To do
Entries follow. Give back exactly the lines starting at the one containing "tan brick B5:B8" and ending at the one containing "tan brick D8:F8", and no other lines.

Exercise data
□ □ □ □

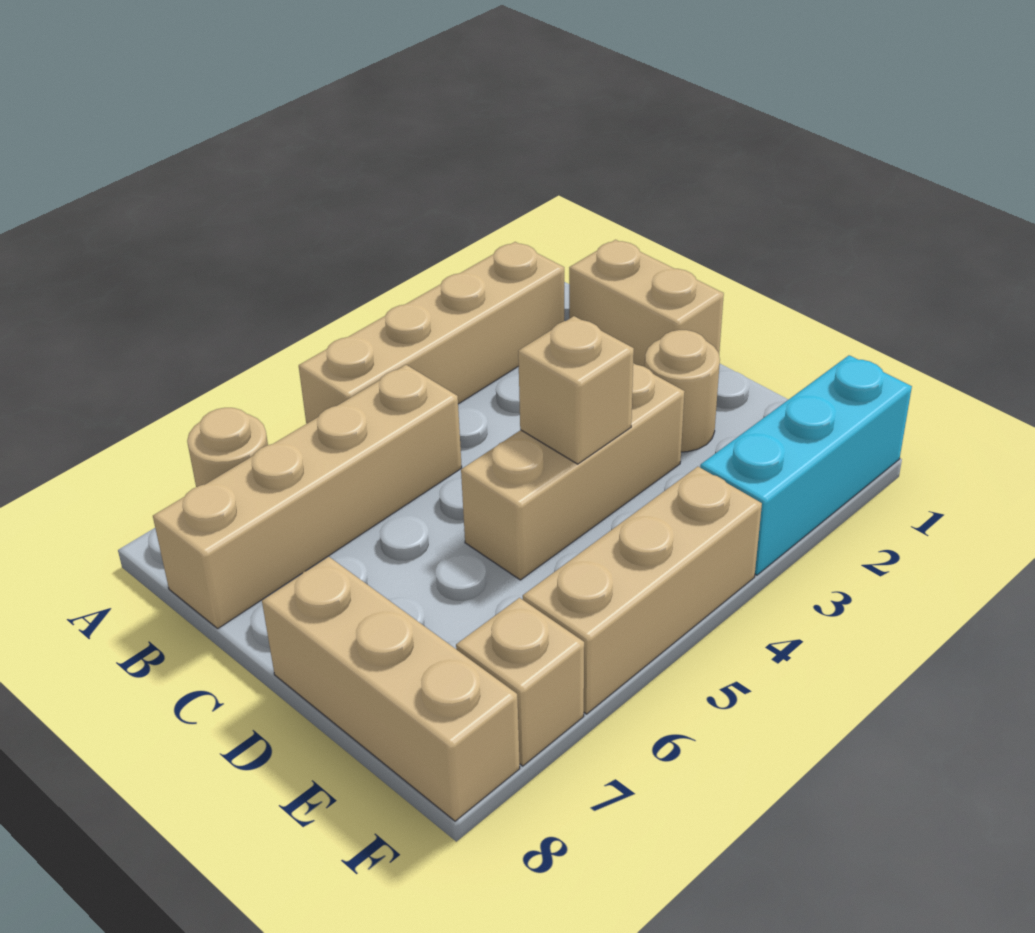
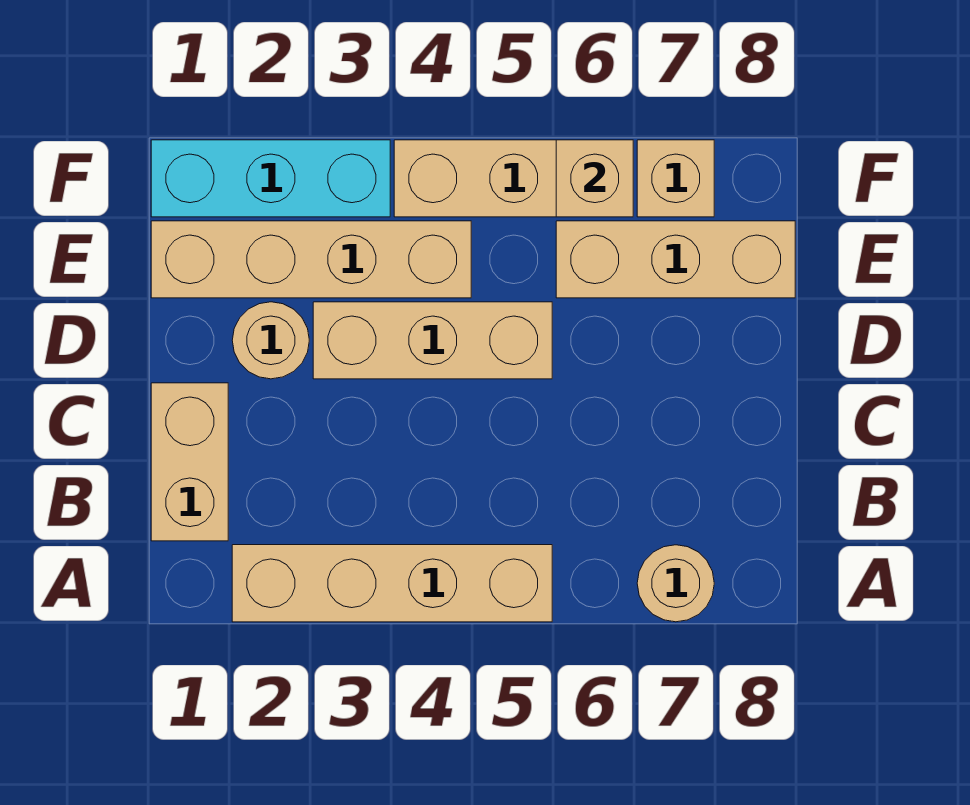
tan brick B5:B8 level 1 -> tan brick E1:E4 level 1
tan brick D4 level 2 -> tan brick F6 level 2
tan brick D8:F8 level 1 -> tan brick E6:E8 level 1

□ □ □ □

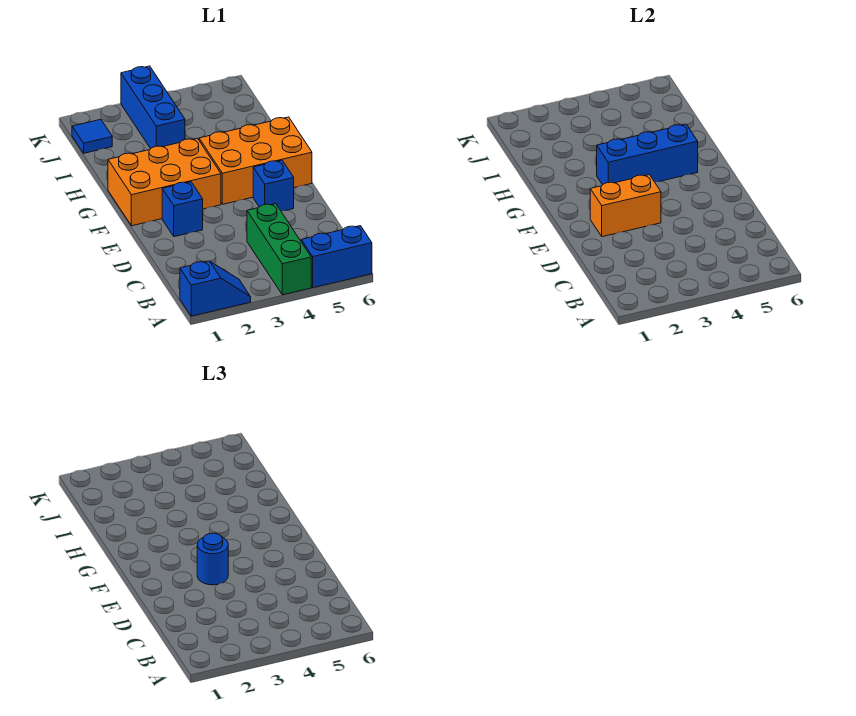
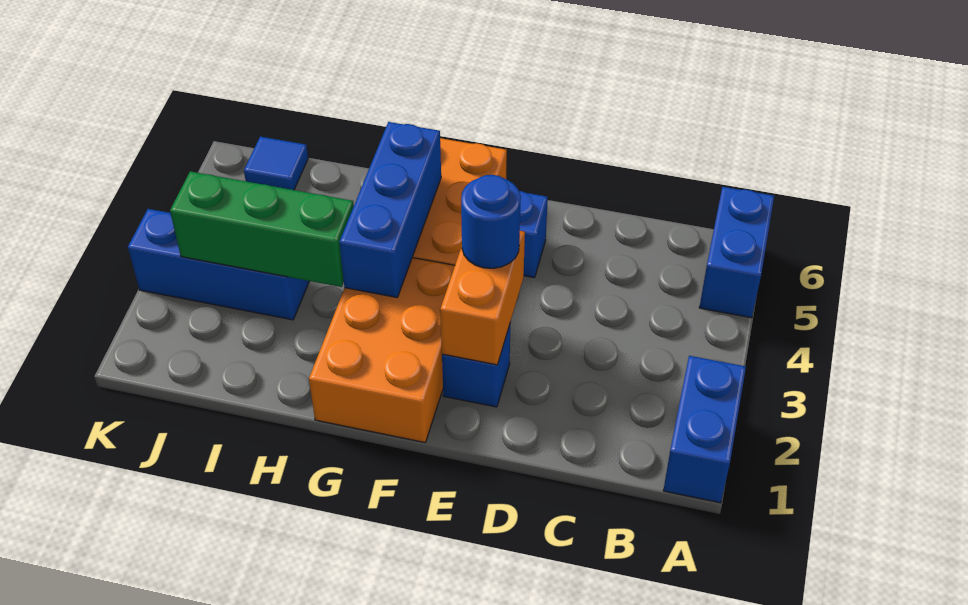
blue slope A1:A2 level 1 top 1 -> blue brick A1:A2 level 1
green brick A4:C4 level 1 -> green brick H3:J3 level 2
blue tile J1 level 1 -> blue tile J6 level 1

□ □ □ □

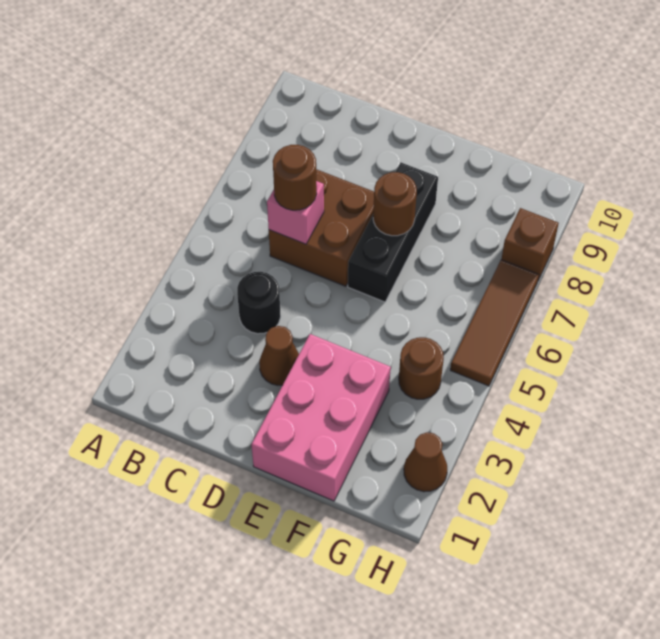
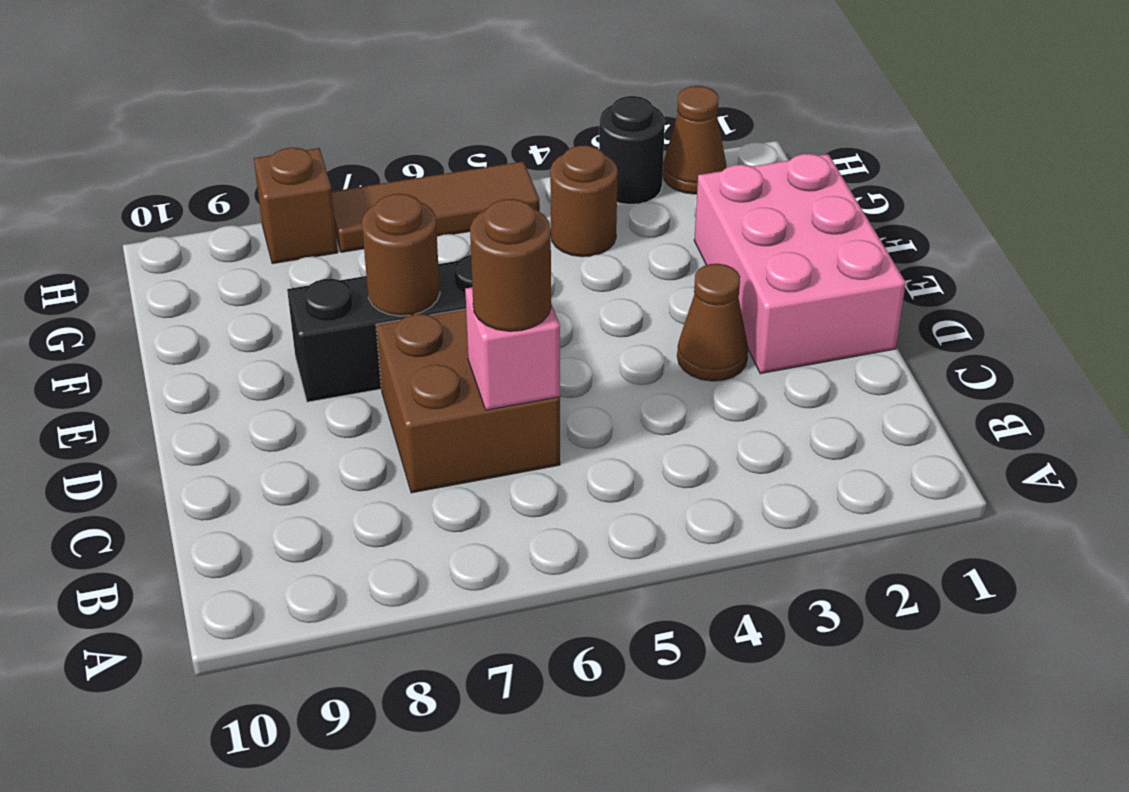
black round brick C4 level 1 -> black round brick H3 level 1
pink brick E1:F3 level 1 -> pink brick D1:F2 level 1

□ □ □ □

Written answer
tan brick B5:B8 level 1 -> tan brick E1:E4 level 1
tan brick D4 level 2 -> tan brick F6 level 2
tan brick D8:F8 level 1 -> tan brick E6:E8 level 1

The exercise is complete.